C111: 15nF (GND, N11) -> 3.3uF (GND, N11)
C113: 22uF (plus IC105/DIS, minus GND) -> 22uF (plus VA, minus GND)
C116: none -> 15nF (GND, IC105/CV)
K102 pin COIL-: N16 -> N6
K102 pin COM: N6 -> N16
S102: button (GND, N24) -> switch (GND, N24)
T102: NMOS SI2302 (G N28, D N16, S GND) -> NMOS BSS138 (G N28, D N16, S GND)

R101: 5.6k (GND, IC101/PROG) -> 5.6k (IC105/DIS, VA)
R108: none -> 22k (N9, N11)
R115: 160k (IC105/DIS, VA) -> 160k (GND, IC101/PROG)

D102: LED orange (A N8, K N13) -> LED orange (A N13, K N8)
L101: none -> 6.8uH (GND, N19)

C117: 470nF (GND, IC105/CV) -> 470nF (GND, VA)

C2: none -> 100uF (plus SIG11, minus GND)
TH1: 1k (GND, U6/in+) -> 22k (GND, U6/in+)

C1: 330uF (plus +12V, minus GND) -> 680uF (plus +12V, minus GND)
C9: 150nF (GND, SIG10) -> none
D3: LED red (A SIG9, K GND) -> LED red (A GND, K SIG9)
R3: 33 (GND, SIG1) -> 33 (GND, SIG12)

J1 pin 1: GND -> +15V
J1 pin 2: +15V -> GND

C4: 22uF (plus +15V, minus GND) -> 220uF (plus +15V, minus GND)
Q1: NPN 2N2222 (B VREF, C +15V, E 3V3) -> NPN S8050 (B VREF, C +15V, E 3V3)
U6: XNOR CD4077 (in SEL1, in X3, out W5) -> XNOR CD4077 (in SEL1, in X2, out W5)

● ● ●

_PROBLEM TO WORK ON:_ The listing above is to be transcribed in full, with no line omitted.

_SOLUTION TO THIS EXERCISE:_
C111: 15nF (GND, N11) -> 3.3uF (GND, N11)
C113: 22uF (plus IC105/DIS, minus GND) -> 22uF (plus VA, minus GND)
C116: none -> 15nF (GND, IC105/CV)
K102 pin COIL-: N16 -> N6
K102 pin COM: N6 -> N16
S102: button (GND, N24) -> switch (GND, N24)
T102: NMOS SI2302 (G N28, D N16, S GND) -> NMOS BSS138 (G N28, D N16, S GND)

R101: 5.6k (GND, IC101/PROG) -> 5.6k (IC105/DIS, VA)
R108: none -> 22k (N9, N11)
R115: 160k (IC105/DIS, VA) -> 160k (GND, IC101/PROG)

D102: LED orange (A N8, K N13) -> LED orange (A N13, K N8)
L101: none -> 6.8uH (GND, N19)

C117: 470nF (GND, IC105/CV) -> 470nF (GND, VA)

C2: none -> 100uF (plus SIG11, minus GND)
TH1: 1k (GND, U6/in+) -> 22k (GND, U6/in+)

C1: 330uF (plus +12V, minus GND) -> 680uF (plus +12V, minus GND)
C9: 150nF (GND, SIG10) -> none
D3: LED red (A SIG9, K GND) -> LED red (A GND, K SIG9)
R3: 33 (GND, SIG1) -> 33 (GND, SIG12)

J1 pin 1: GND -> +15V
J1 pin 2: +15V -> GND

C4: 22uF (plus +15V, minus GND) -> 220uF (plus +15V, minus GND)
Q1: NPN 2N2222 (B VREF, C +15V, E 3V3) -> NPN S8050 (B VREF, C +15V, E 3V3)
U6: XNOR CD4077 (in SEL1, in X3, out W5) -> XNOR CD4077 (in SEL1, in X2, out W5)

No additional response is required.